■ EXERCISE GOAL
Please report how many lines of the listing hold the word "pink". Add nothing to the number.

[LISTED ENTRIES — start]

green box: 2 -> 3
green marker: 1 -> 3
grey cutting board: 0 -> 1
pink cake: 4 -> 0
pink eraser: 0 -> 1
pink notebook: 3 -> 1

[LISTED ENTRIES — finish]

■ EXPECTED ANSWER
3